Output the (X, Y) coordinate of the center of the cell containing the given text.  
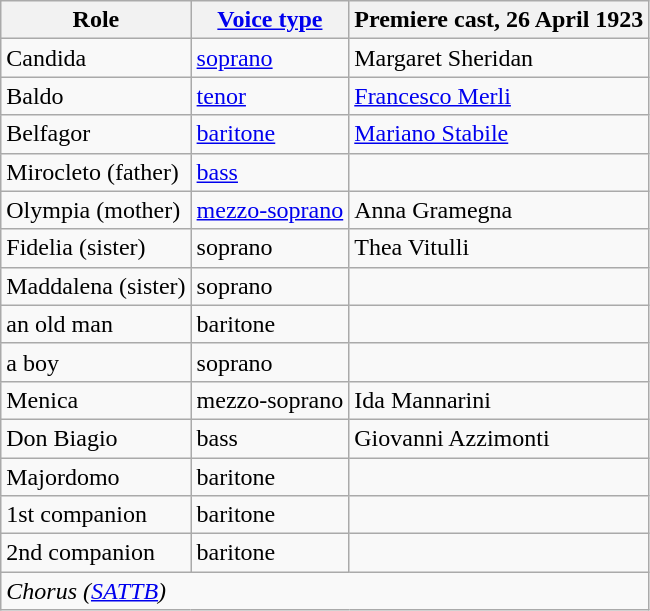
Thea Vitulli (499, 248)
Mariano Stabile (499, 134)
a boy (96, 362)
an old man (96, 324)
Voice type (270, 20)
Margaret Sheridan (499, 58)
Chorus (SATTB) (325, 591)
Baldo (96, 96)
Anna Gramegna (499, 210)
Premiere cast, 26 April 1923 (499, 20)
Mirocleto (father) (96, 172)
Giovanni Azzimonti (499, 438)
Ida Mannarini (499, 400)
1st companion (96, 515)
2nd companion (96, 553)
Don Biagio (96, 438)
tenor (270, 96)
Fidelia (sister) (96, 248)
Majordomo (96, 477)
Role (96, 20)
Candida (96, 58)
Belfagor (96, 134)
Olympia (mother) (96, 210)
Maddalena (sister) (96, 286)
Francesco Merli (499, 96)
Menica (96, 400)
Search for the cell housing the specified text and yield its [x, y] center coordinate. 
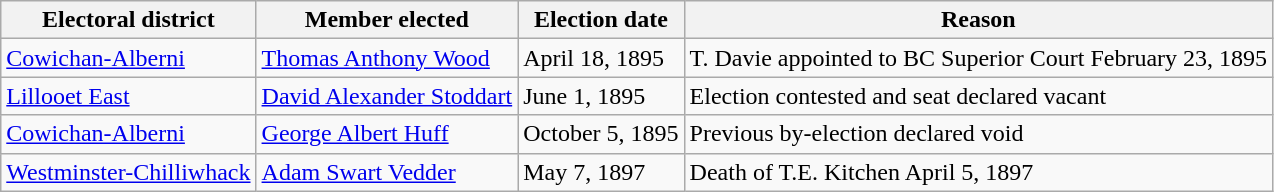
David Alexander Stoddart [387, 96]
April 18, 1895 [601, 58]
T. Davie appointed to BC Superior Court February 23, 1895 [978, 58]
Thomas Anthony Wood [387, 58]
Previous by-election declared void [978, 134]
Election contested and seat declared vacant [978, 96]
October 5, 1895 [601, 134]
May 7, 1897 [601, 172]
Lillooet East [128, 96]
Reason [978, 20]
George Albert Huff [387, 134]
June 1, 1895 [601, 96]
Election date [601, 20]
Death of T.E. Kitchen April 5, 1897 [978, 172]
Electoral district [128, 20]
Westminster-Chilliwhack [128, 172]
Member elected [387, 20]
Adam Swart Vedder [387, 172]
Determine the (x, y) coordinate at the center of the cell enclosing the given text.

The exercise. Copy out all of the data above word for word, leaving out the pictures.

Expected answer.
Output the (X, Y) coordinate of the center of the cell containing the given text.  
Thea Vitulli (499, 248)
Mariano Stabile (499, 134)
a boy (96, 362)
an old man (96, 324)
Voice type (270, 20)
Margaret Sheridan (499, 58)
Chorus (SATTB) (325, 591)
Baldo (96, 96)
Anna Gramegna (499, 210)
Premiere cast, 26 April 1923 (499, 20)
Mirocleto (father) (96, 172)
Giovanni Azzimonti (499, 438)
Ida Mannarini (499, 400)
1st companion (96, 515)
2nd companion (96, 553)
Don Biagio (96, 438)
tenor (270, 96)
Fidelia (sister) (96, 248)
Majordomo (96, 477)
Role (96, 20)
Candida (96, 58)
Belfagor (96, 134)
Olympia (mother) (96, 210)
Maddalena (sister) (96, 286)
Francesco Merli (499, 96)
Menica (96, 400)
Search for the cell housing the specified text and yield its [x, y] center coordinate. 
David Alexander Stoddart [387, 96]
April 18, 1895 [601, 58]
T. Davie appointed to BC Superior Court February 23, 1895 [978, 58]
Thomas Anthony Wood [387, 58]
Previous by-election declared void [978, 134]
Election contested and seat declared vacant [978, 96]
October 5, 1895 [601, 134]
May 7, 1897 [601, 172]
Lillooet East [128, 96]
Reason [978, 20]
George Albert Huff [387, 134]
June 1, 1895 [601, 96]
Election date [601, 20]
Death of T.E. Kitchen April 5, 1897 [978, 172]
Electoral district [128, 20]
Westminster-Chilliwhack [128, 172]
Member elected [387, 20]
Adam Swart Vedder [387, 172]
Determine the (x, y) coordinate at the center of the cell enclosing the given text.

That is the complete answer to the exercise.